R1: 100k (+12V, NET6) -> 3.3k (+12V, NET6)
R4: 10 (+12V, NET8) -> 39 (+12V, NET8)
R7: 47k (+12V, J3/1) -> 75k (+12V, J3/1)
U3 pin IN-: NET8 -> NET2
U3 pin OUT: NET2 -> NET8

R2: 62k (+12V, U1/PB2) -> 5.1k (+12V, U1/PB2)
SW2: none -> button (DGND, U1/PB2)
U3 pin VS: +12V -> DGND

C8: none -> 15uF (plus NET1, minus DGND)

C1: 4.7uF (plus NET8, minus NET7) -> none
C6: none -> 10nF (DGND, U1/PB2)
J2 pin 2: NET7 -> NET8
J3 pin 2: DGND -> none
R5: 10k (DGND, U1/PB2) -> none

··········

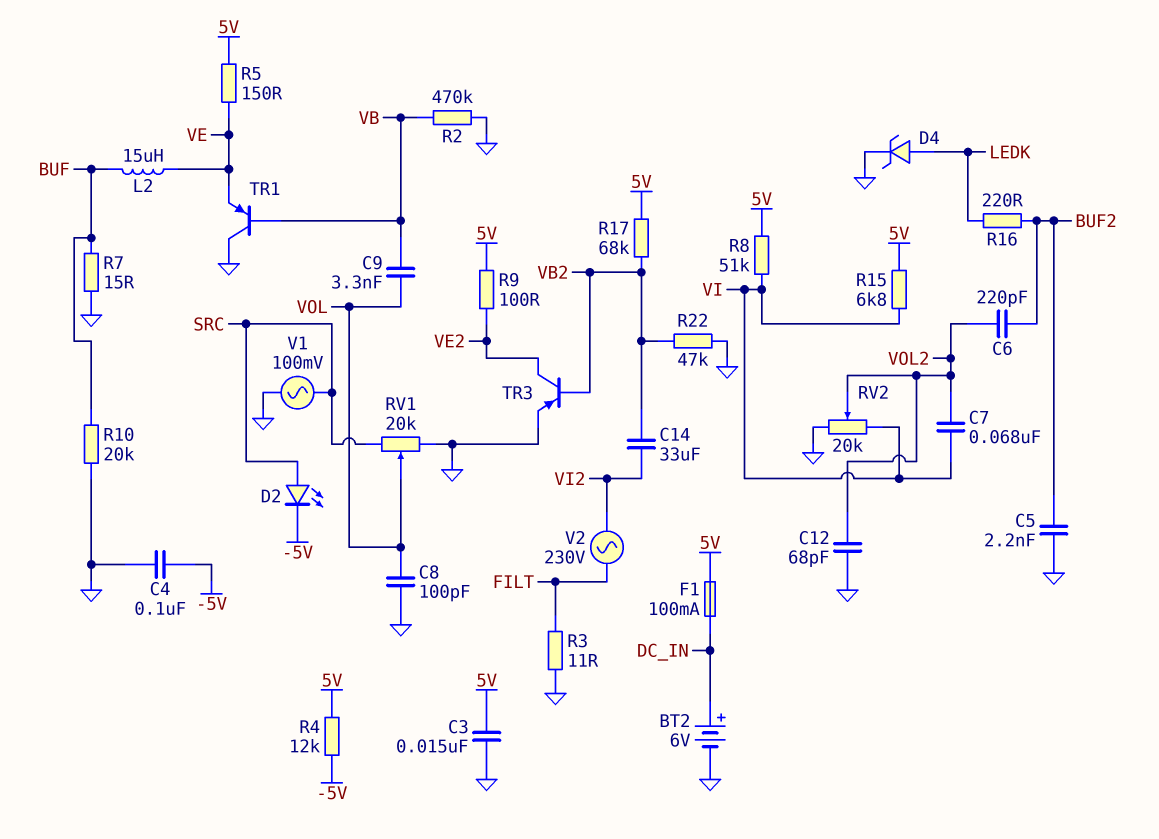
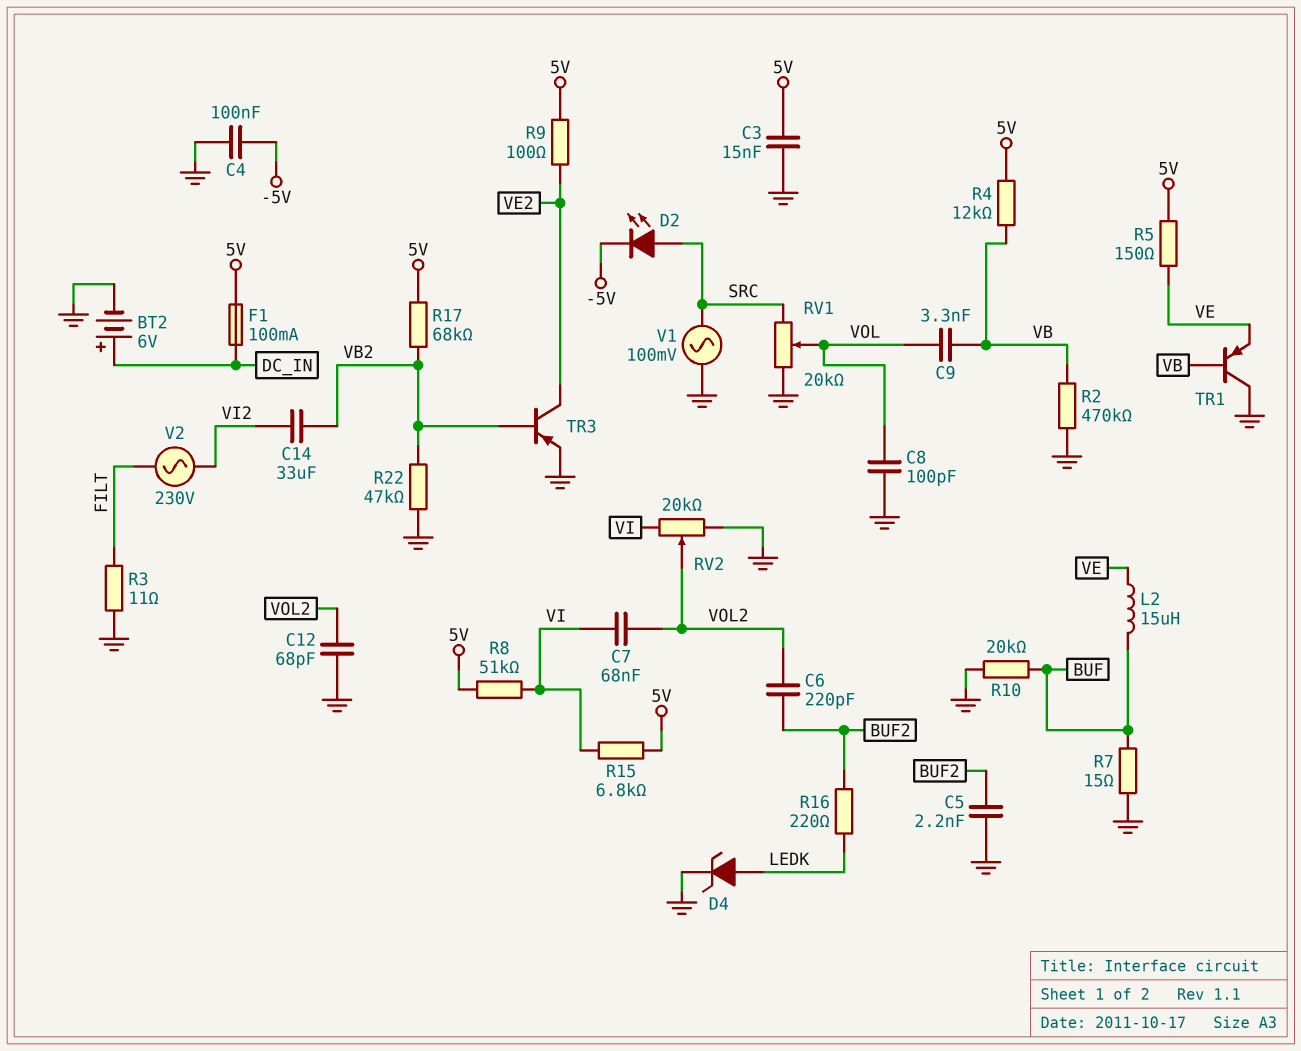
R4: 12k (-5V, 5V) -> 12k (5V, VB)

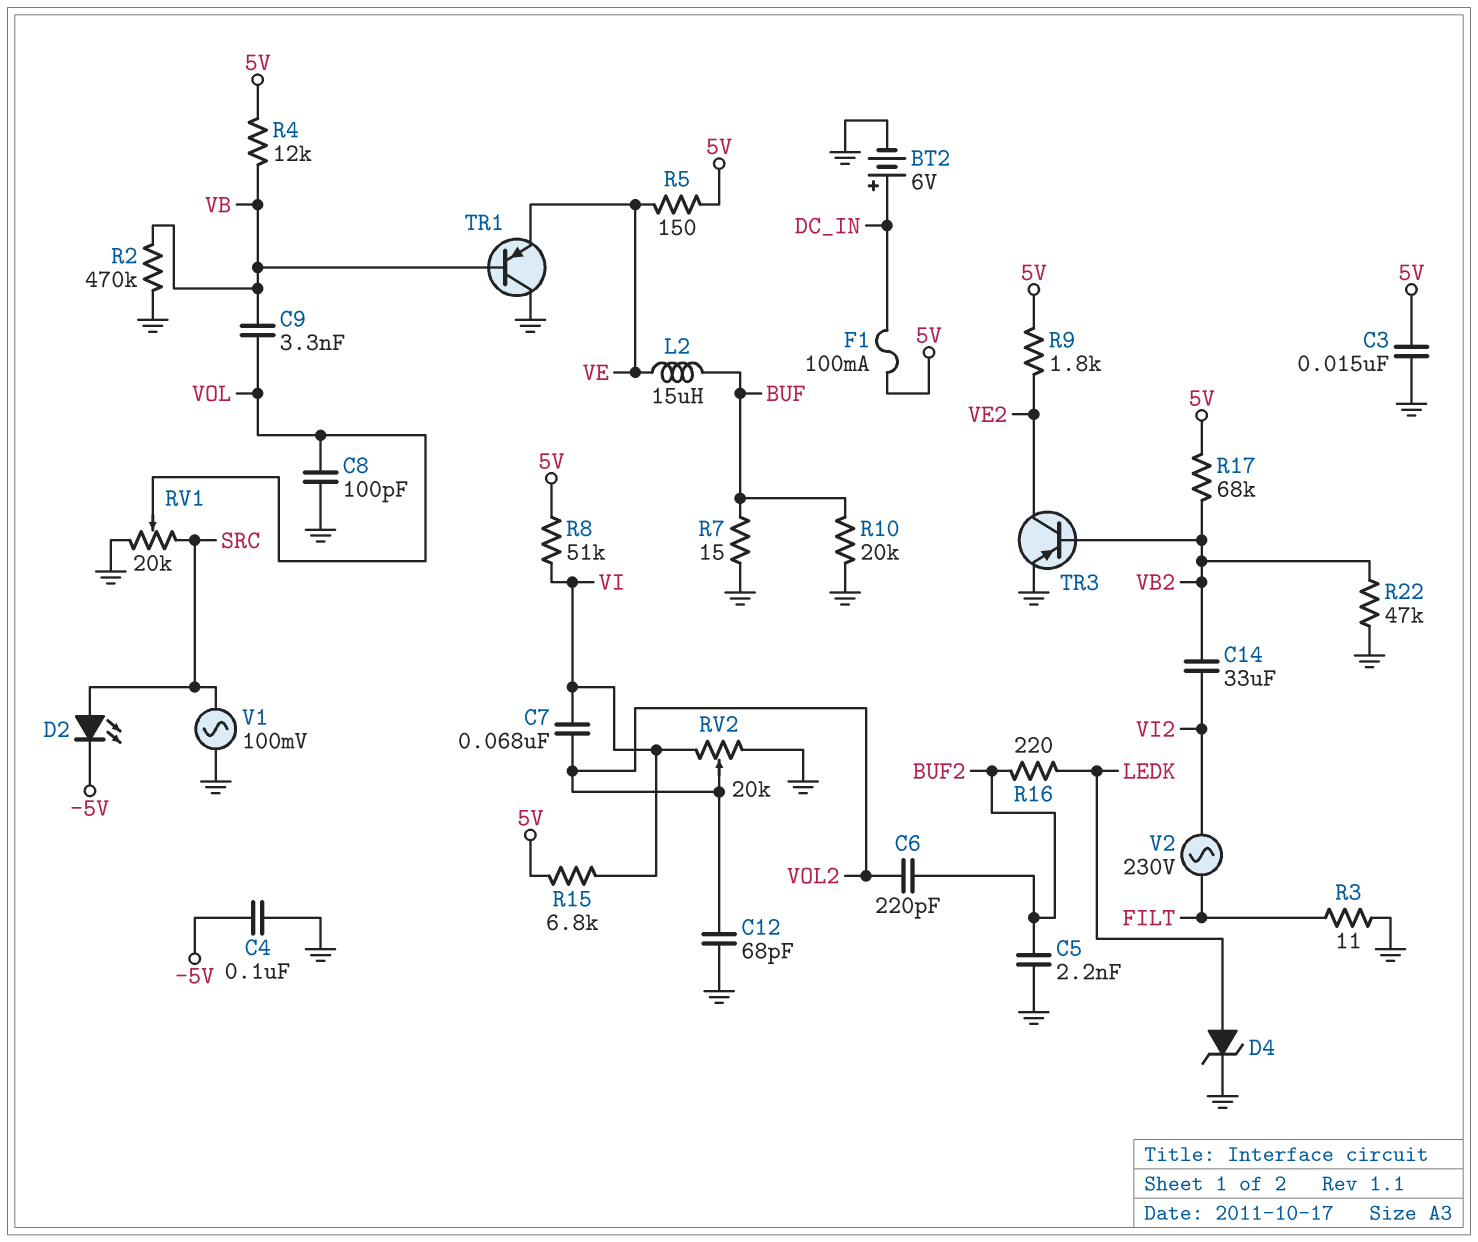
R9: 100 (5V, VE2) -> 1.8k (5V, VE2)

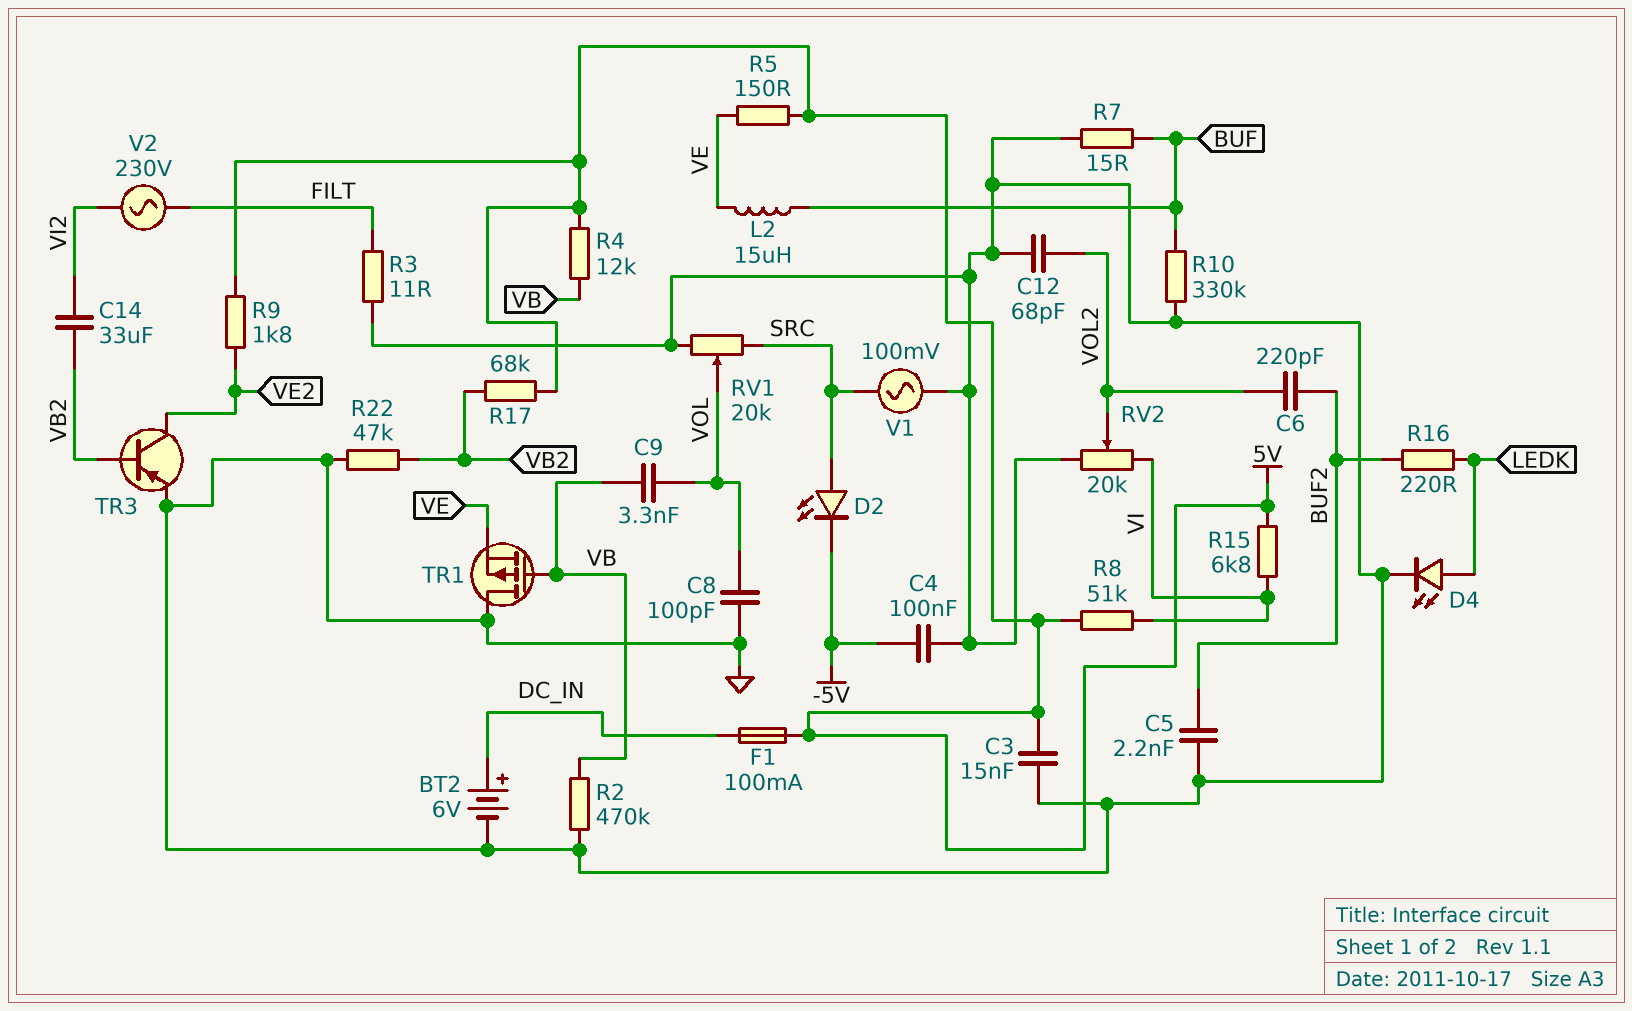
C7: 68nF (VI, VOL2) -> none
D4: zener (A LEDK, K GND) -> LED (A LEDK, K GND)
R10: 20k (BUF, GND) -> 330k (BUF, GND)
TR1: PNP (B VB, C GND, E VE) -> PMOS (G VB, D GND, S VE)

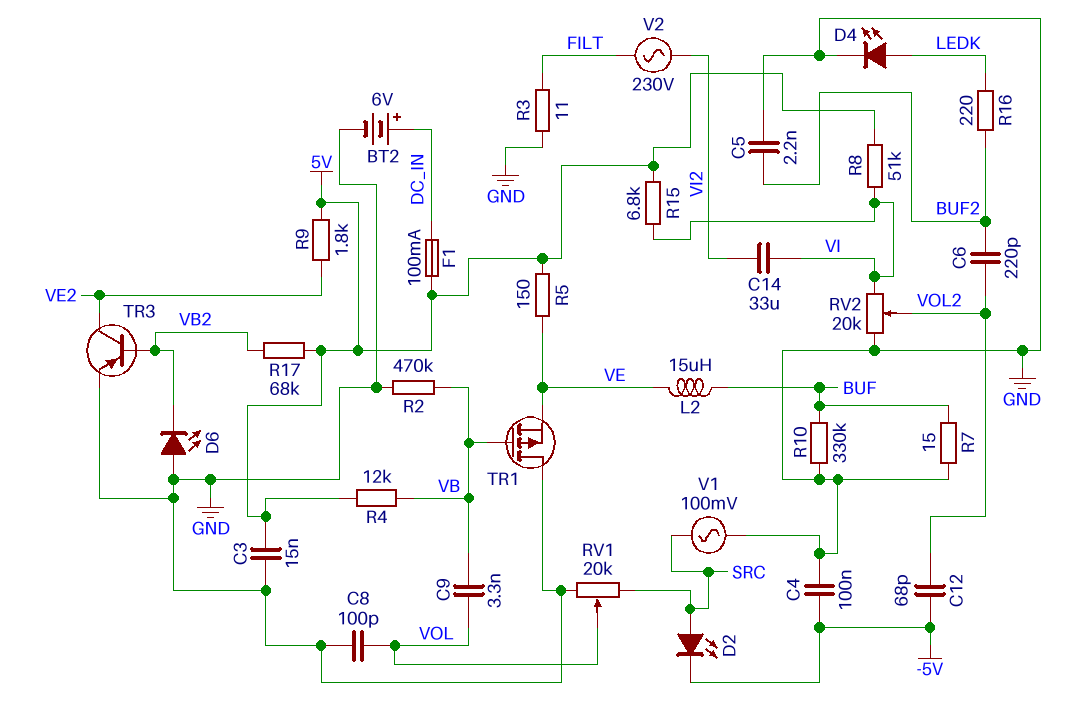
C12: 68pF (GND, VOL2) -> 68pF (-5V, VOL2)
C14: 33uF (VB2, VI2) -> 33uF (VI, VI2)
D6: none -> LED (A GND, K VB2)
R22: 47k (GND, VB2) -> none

··········

All lines above that contain "none" are required in the answer.

**Solution:**
SW2: none -> button (DGND, U1/PB2)
C8: none -> 15uF (plus NET1, minus DGND)
C1: 4.7uF (plus NET8, minus NET7) -> none
C6: none -> 10nF (DGND, U1/PB2)
J3 pin 2: DGND -> none
R5: 10k (DGND, U1/PB2) -> none
C7: 68nF (VI, VOL2) -> none
D6: none -> LED (A GND, K VB2)
R22: 47k (GND, VB2) -> none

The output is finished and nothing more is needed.